# EXERCISE AIM:
Reproduce word for word, from the entries below, the line with "black cup: [184,188,265,281]", the line with "purple watering can: [325,102,417,167]", and every line between them, and nothing more.

# MATERIAL FOR THIS TASK:
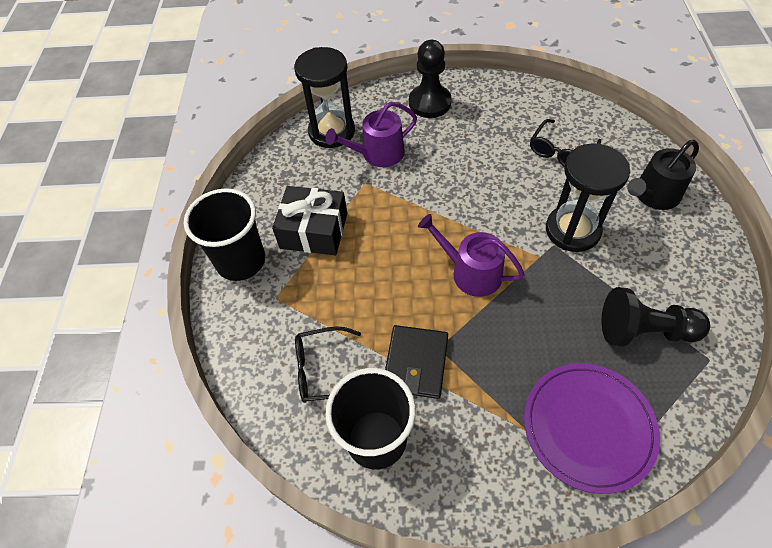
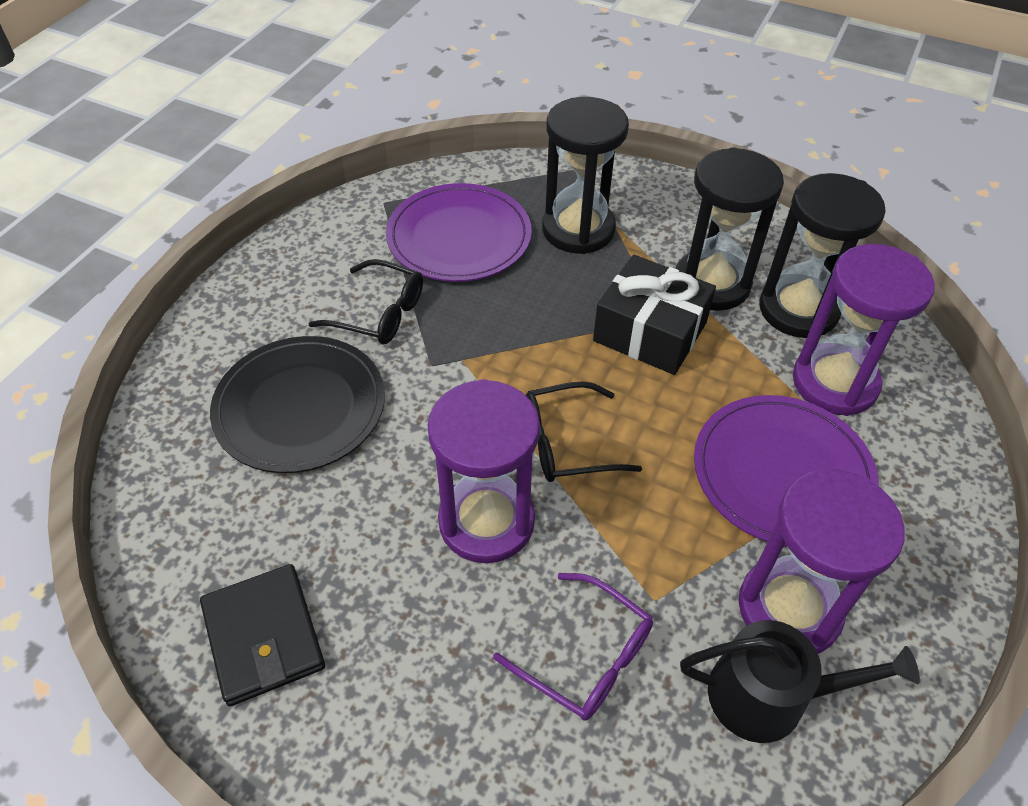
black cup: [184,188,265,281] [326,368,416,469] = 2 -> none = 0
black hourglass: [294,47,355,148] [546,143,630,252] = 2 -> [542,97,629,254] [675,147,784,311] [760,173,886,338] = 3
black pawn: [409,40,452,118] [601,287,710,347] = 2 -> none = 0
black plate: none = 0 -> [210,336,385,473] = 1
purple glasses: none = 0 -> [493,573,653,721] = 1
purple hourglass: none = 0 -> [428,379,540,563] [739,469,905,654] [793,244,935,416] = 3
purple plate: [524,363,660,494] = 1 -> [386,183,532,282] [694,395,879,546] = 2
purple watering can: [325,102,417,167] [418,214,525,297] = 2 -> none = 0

...

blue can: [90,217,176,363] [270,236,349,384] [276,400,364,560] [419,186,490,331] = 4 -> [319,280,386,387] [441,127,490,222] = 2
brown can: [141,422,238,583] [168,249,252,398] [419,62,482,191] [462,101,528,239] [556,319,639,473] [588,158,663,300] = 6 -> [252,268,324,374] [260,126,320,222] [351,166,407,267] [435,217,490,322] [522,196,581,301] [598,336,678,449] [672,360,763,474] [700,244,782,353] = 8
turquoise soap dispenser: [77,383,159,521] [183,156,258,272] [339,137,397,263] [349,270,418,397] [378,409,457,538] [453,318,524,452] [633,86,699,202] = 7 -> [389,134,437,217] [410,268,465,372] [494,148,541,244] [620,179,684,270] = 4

# SOLUTION TO THIS EXERCISE:
black cup: [184,188,265,281] [326,368,416,469] = 2 -> none = 0
black hourglass: [294,47,355,148] [546,143,630,252] = 2 -> [542,97,629,254] [675,147,784,311] [760,173,886,338] = 3
black pawn: [409,40,452,118] [601,287,710,347] = 2 -> none = 0
black plate: none = 0 -> [210,336,385,473] = 1
purple glasses: none = 0 -> [493,573,653,721] = 1
purple hourglass: none = 0 -> [428,379,540,563] [739,469,905,654] [793,244,935,416] = 3
purple plate: [524,363,660,494] = 1 -> [386,183,532,282] [694,395,879,546] = 2
purple watering can: [325,102,417,167] [418,214,525,297] = 2 -> none = 0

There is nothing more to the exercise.